◆ Aim of the task
Quote the entries below from the line with "AUDIO1 pin BUSY: D3 -> D10" through the line with "SONAR pin ECHO: none -> D1", both ends included, and only those lines.

:: Recorded data

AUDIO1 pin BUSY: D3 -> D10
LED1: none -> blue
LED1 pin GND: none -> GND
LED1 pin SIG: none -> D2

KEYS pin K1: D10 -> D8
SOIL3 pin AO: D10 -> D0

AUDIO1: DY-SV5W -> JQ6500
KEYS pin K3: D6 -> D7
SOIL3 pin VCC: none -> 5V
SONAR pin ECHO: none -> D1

::::
:: Recorded data

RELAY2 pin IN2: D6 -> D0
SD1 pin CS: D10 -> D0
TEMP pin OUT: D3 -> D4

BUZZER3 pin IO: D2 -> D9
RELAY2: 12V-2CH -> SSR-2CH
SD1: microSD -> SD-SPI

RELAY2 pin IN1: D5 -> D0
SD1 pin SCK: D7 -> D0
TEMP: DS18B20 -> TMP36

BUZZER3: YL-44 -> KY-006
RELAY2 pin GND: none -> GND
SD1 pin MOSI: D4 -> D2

::::
:: Recorded data

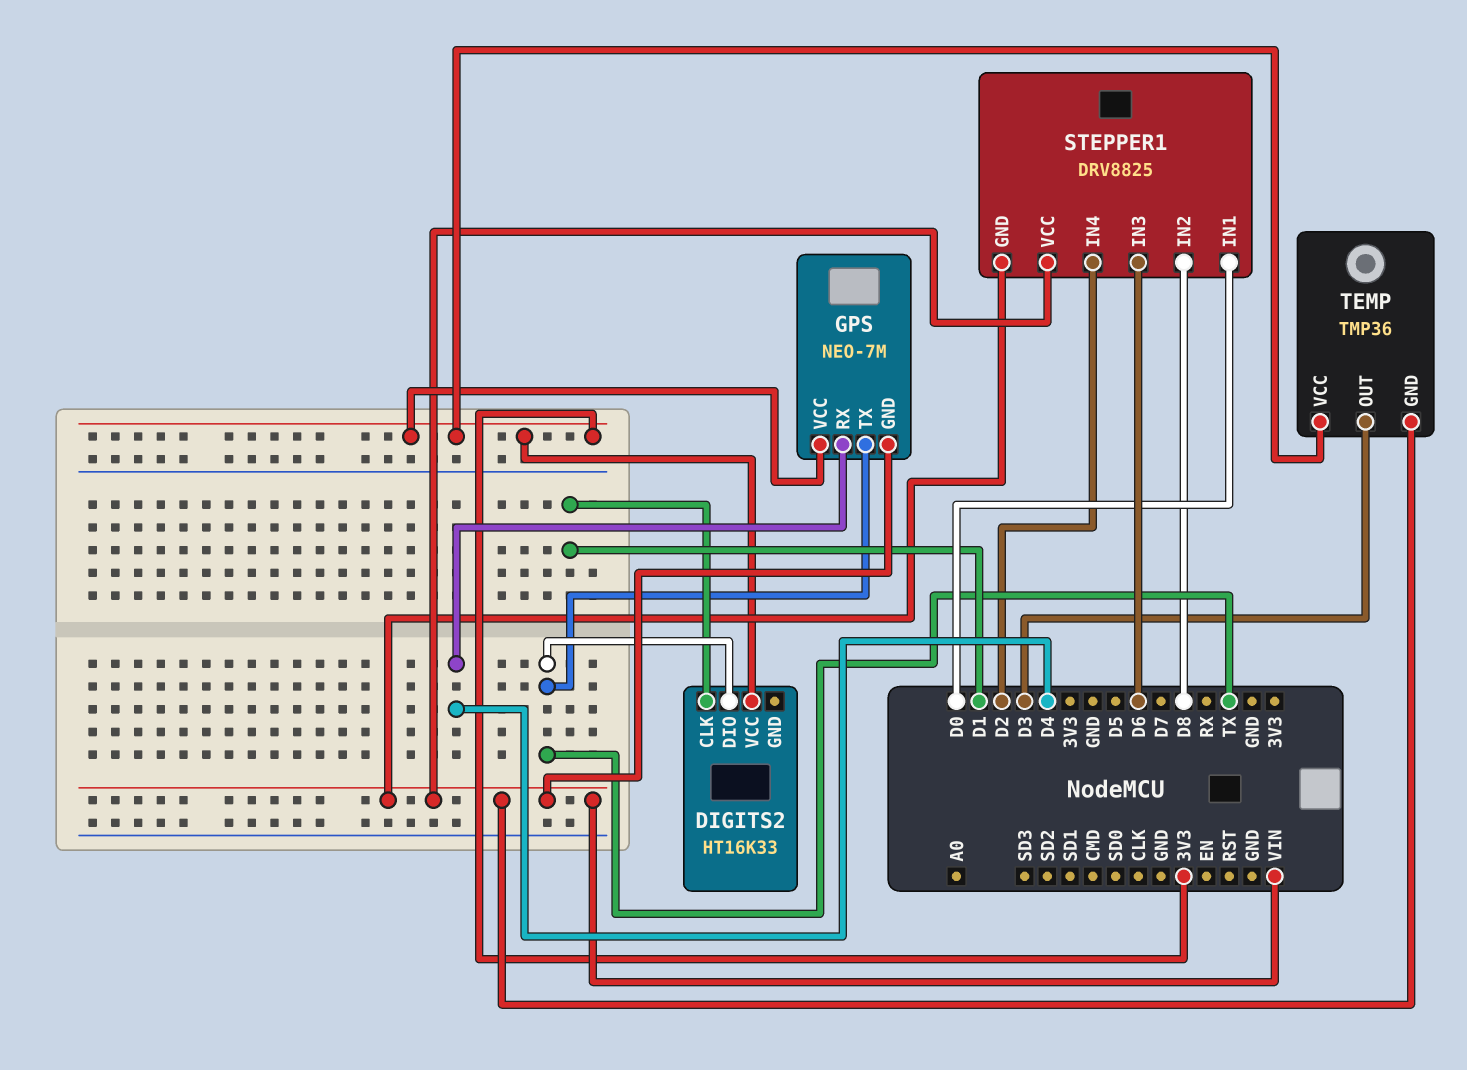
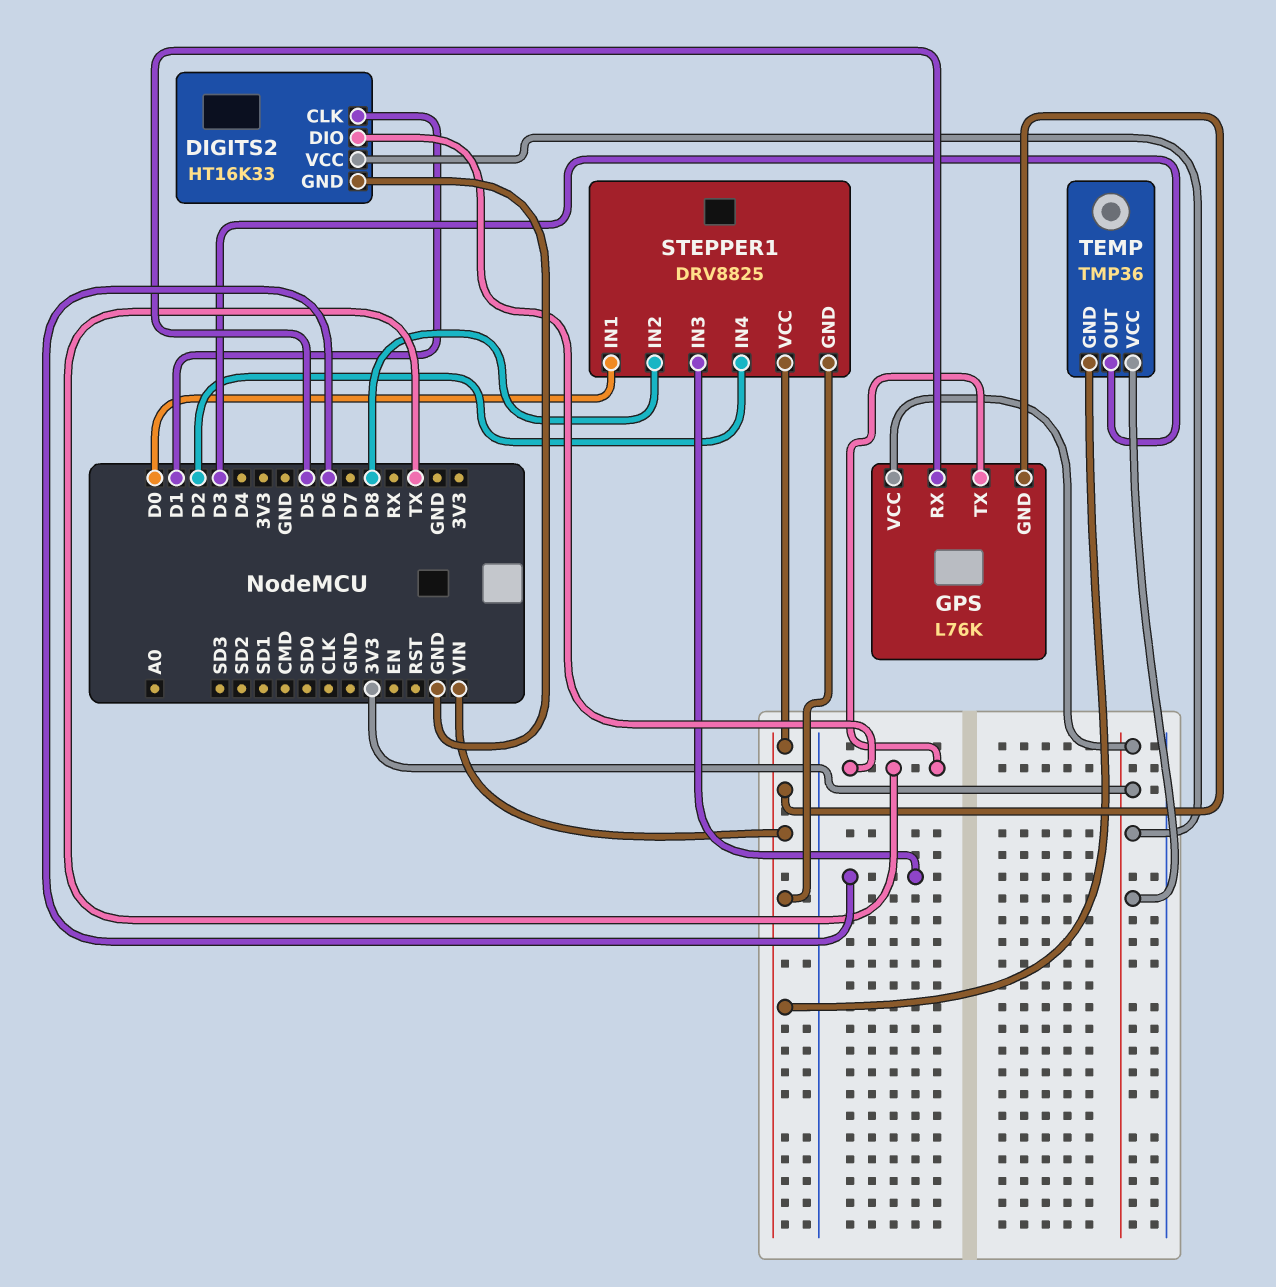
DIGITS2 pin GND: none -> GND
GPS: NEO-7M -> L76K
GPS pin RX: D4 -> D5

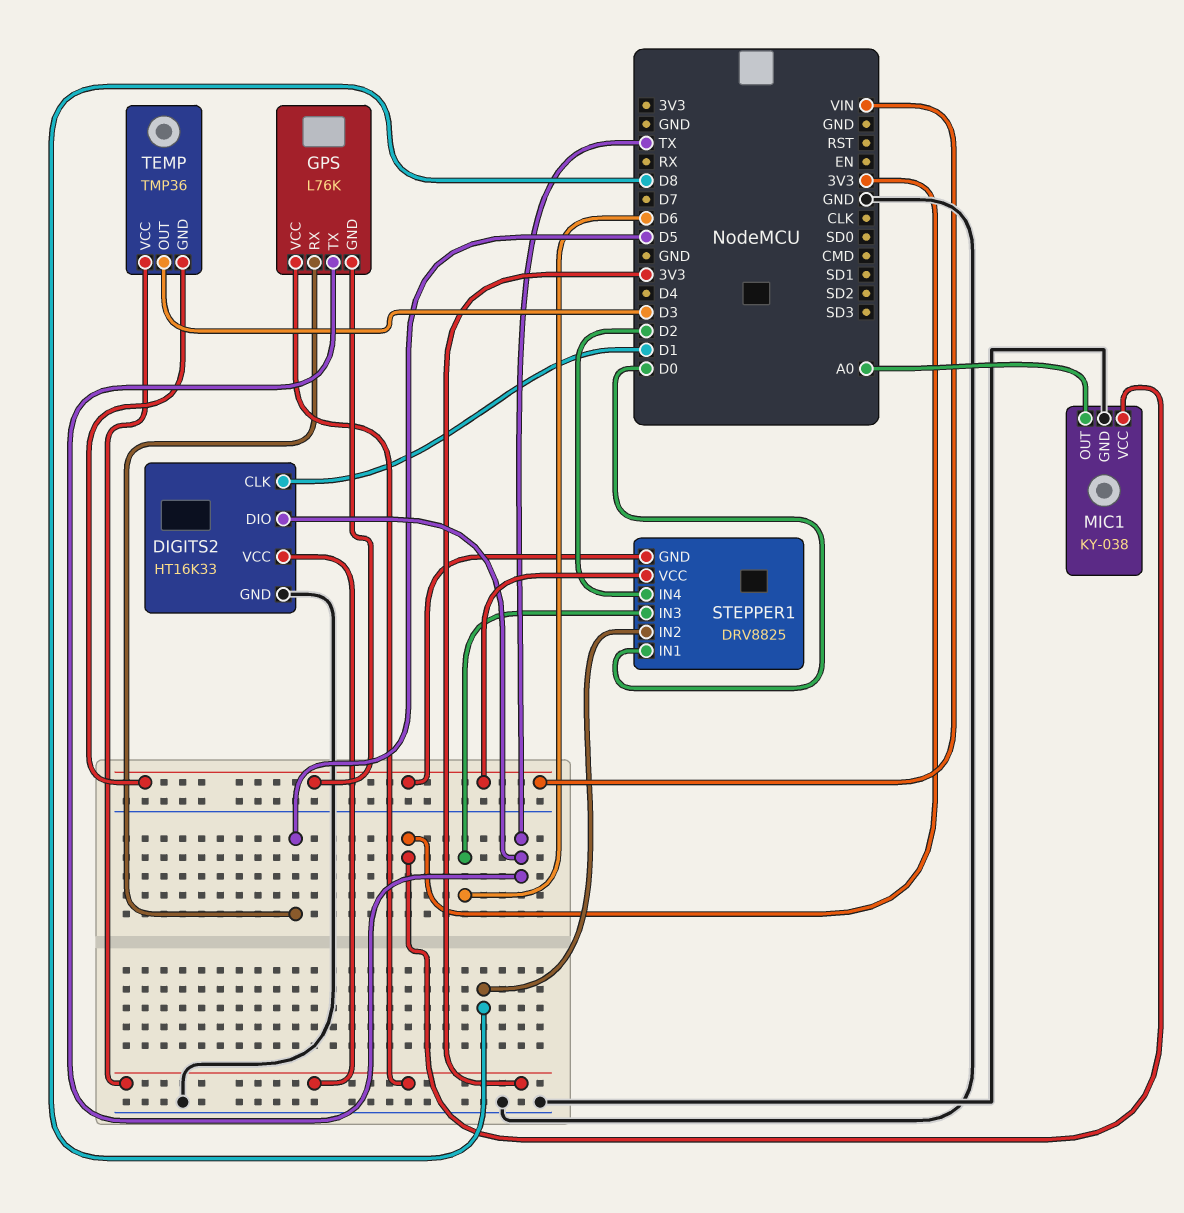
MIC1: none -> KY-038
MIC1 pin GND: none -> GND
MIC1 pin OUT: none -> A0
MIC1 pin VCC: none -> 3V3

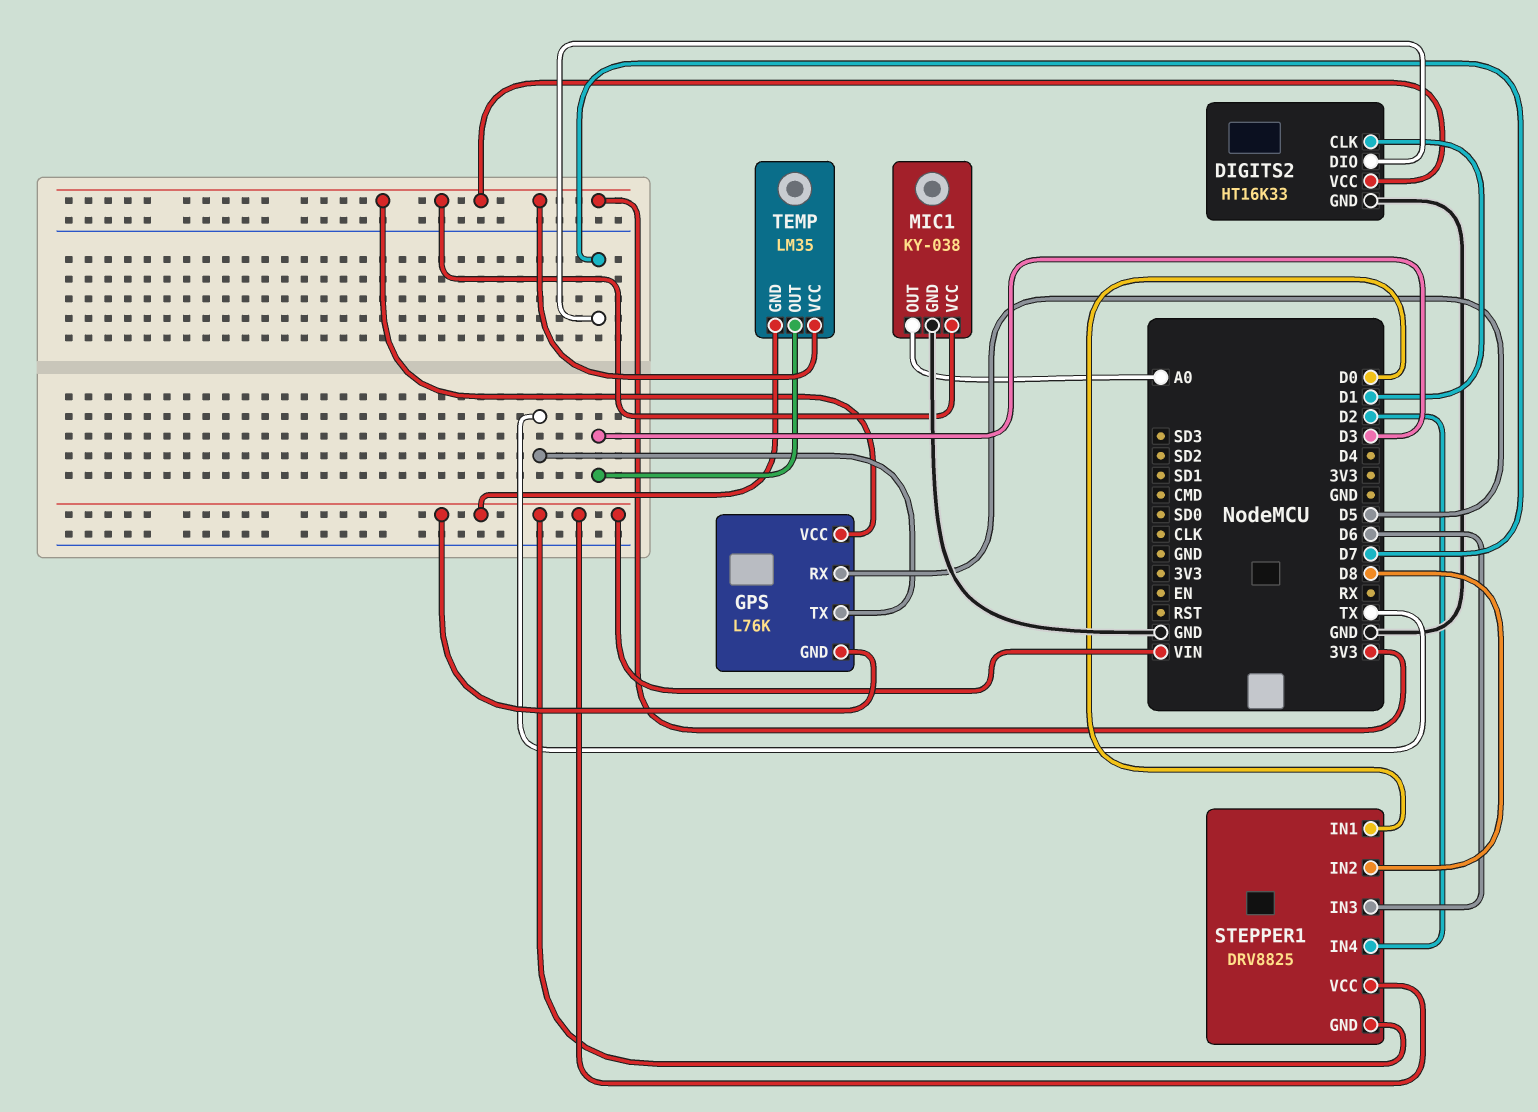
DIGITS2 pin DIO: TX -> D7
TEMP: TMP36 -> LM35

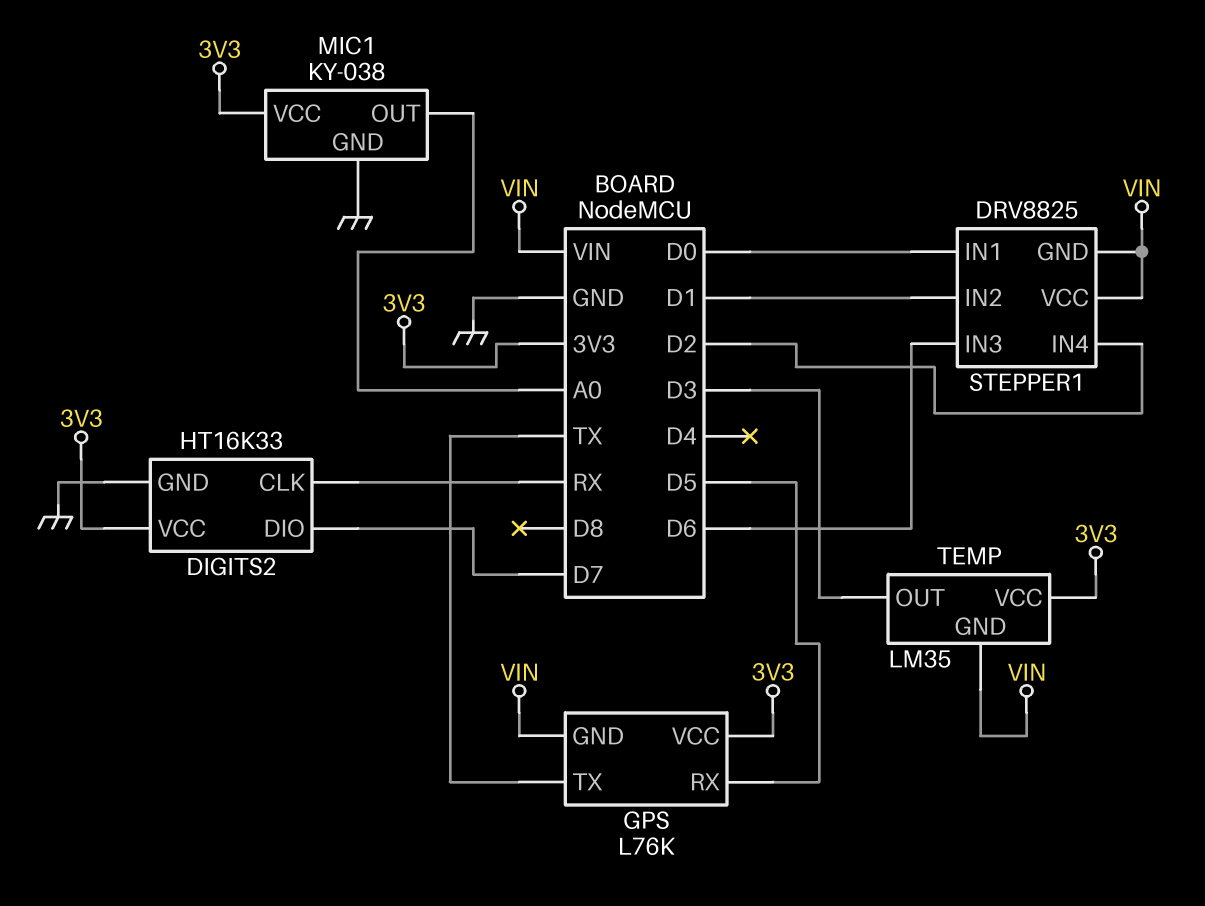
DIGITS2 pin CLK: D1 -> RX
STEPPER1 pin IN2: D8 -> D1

::::

◆ Answer for this exercise
AUDIO1 pin BUSY: D3 -> D10
LED1: none -> blue
LED1 pin GND: none -> GND
LED1 pin SIG: none -> D2

KEYS pin K1: D10 -> D8
SOIL3 pin AO: D10 -> D0

AUDIO1: DY-SV5W -> JQ6500
KEYS pin K3: D6 -> D7
SOIL3 pin VCC: none -> 5V
SONAR pin ECHO: none -> D1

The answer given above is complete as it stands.